Data extracts Start Marker

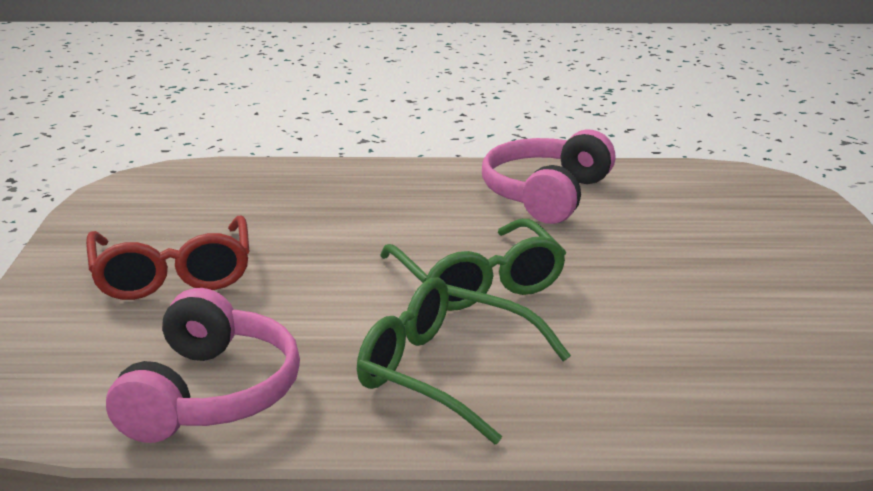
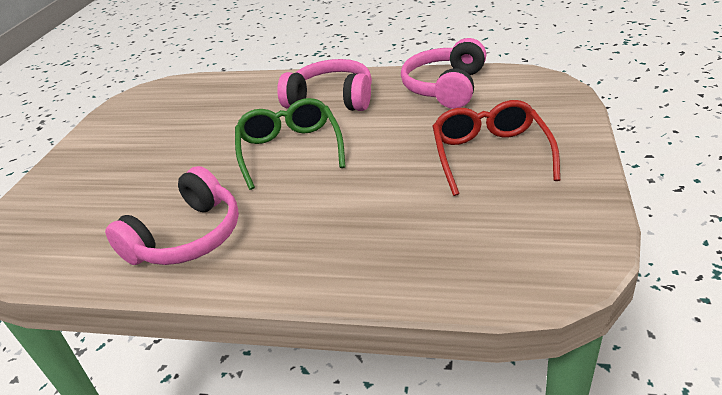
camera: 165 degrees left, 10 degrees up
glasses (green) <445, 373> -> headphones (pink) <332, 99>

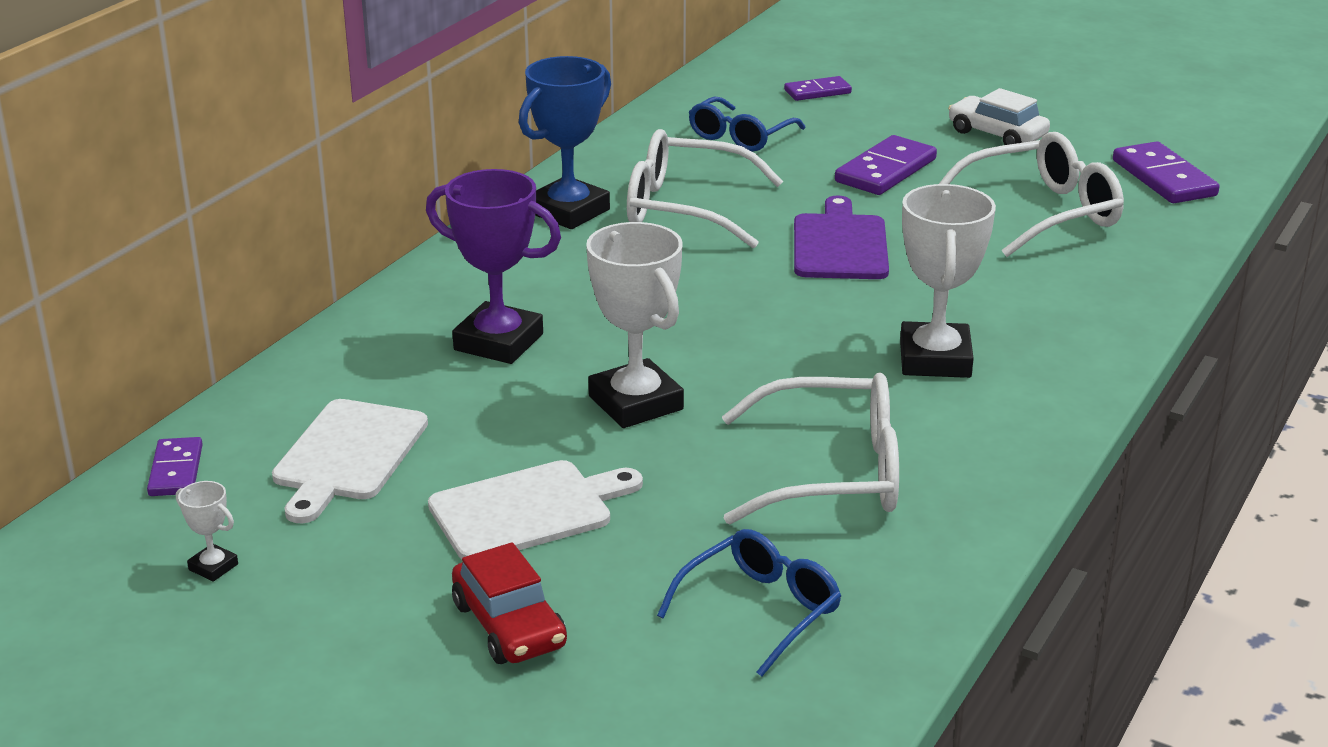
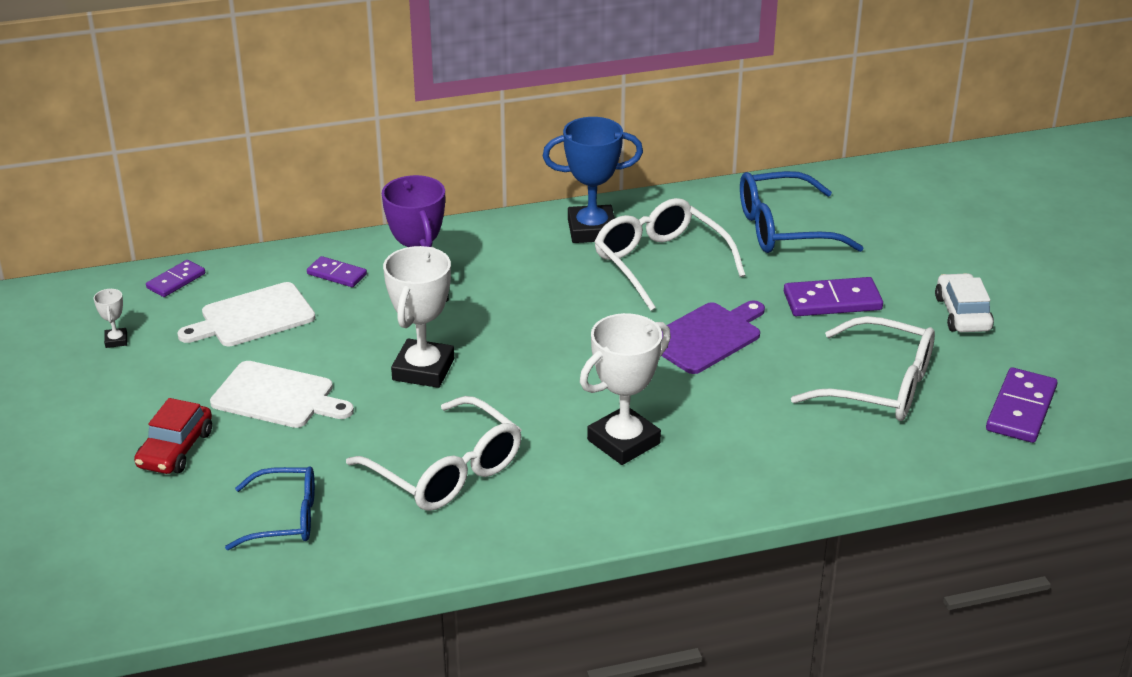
camera: 45 degrees right, 5 degrees up
domino (purple) <817, 92> -> domino (purple) <337, 274>, move
glasses (blue) <740, 136> -> glasses (blue) <783, 229>, x1.51

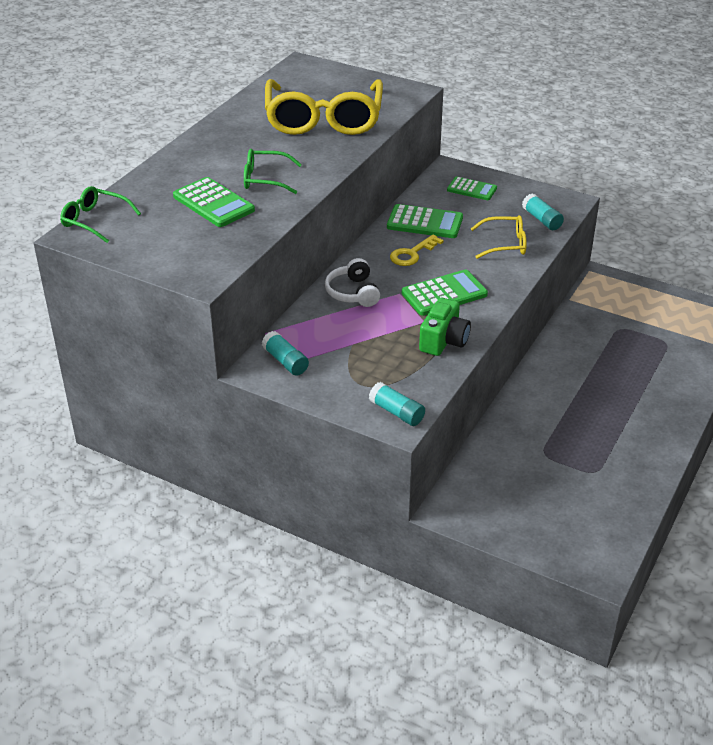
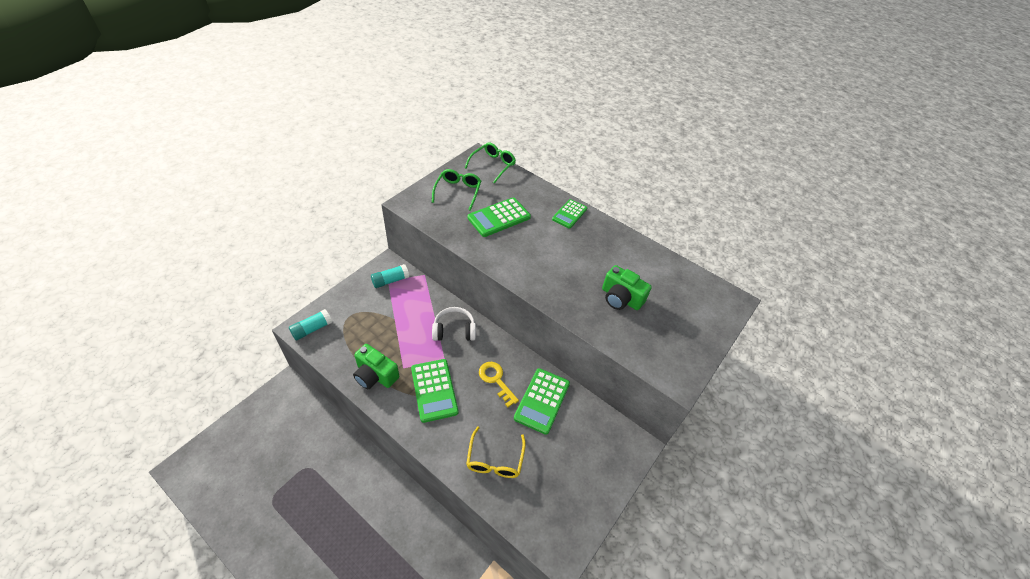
camera: 95 degrees right, 10 degrees up
glasses (yellow) <324, 119> -> camera (green) <621, 298>
glasses (green) <265, 179> -> glasses (green) <458, 192>, move
calculator (green) <472, 189> -> calculator (green) <569, 214>, move
glue stick (turquoise) <541, 219> -> none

Data extracts End Marker

Task brief: Since only the text is needed, retype the data above exactly and omit the pictures.

Solution to the problem:
camera: 165 degrees left, 10 degrees up
glasses (green) <445, 373> -> headphones (pink) <332, 99>

camera: 45 degrees right, 5 degrees up
domino (purple) <817, 92> -> domino (purple) <337, 274>, move
glasses (blue) <740, 136> -> glasses (blue) <783, 229>, x1.51

camera: 95 degrees right, 10 degrees up
glasses (yellow) <324, 119> -> camera (green) <621, 298>
glasses (green) <265, 179> -> glasses (green) <458, 192>, move
calculator (green) <472, 189> -> calculator (green) <569, 214>, move
glue stick (turquoise) <541, 219> -> none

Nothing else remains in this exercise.